### WORK TO BE COMPLETED
Only the lines of the data below from the one with "green square: (151, 18)" through the one with "green L-shape: (84, 124) -> (86, 98), moved" are wanted. Repeat them exactly.

### INFORMATION
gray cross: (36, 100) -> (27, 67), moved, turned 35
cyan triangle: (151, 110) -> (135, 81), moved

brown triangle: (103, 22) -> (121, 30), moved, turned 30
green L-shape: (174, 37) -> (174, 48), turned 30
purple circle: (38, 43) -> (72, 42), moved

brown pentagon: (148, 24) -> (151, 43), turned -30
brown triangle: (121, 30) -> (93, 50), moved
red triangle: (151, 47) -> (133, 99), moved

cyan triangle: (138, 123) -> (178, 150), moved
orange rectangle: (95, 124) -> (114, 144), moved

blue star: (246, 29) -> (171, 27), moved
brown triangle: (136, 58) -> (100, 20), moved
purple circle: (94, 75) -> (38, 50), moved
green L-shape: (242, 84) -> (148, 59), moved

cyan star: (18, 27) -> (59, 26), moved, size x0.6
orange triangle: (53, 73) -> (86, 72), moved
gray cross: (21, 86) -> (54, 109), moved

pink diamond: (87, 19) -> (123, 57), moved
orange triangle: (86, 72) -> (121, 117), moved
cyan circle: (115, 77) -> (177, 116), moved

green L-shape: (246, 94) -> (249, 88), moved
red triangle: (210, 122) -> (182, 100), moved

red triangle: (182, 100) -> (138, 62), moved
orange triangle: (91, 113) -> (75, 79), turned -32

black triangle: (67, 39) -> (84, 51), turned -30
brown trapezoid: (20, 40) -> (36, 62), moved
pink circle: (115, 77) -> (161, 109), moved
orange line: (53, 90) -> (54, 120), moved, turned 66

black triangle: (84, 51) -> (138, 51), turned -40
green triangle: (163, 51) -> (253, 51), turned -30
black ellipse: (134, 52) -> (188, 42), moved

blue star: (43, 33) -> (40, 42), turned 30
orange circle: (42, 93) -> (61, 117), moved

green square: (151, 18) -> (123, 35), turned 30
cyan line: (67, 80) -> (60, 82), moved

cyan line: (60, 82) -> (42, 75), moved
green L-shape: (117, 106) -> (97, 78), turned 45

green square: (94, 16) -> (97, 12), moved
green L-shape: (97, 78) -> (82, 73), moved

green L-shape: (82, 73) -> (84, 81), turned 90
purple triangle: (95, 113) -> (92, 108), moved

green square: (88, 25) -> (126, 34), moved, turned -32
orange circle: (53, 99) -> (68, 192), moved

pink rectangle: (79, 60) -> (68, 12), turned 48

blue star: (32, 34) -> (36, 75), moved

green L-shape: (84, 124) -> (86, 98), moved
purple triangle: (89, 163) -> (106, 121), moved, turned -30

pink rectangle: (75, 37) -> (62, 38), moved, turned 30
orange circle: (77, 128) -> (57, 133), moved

### FINISHED EXERCISE
green square: (151, 18) -> (123, 35), turned 30
cyan line: (67, 80) -> (60, 82), moved

cyan line: (60, 82) -> (42, 75), moved
green L-shape: (117, 106) -> (97, 78), turned 45

green square: (94, 16) -> (97, 12), moved
green L-shape: (97, 78) -> (82, 73), moved

green L-shape: (82, 73) -> (84, 81), turned 90
purple triangle: (95, 113) -> (92, 108), moved

green square: (88, 25) -> (126, 34), moved, turned -32
orange circle: (53, 99) -> (68, 192), moved

pink rectangle: (79, 60) -> (68, 12), turned 48

blue star: (32, 34) -> (36, 75), moved

green L-shape: (84, 124) -> (86, 98), moved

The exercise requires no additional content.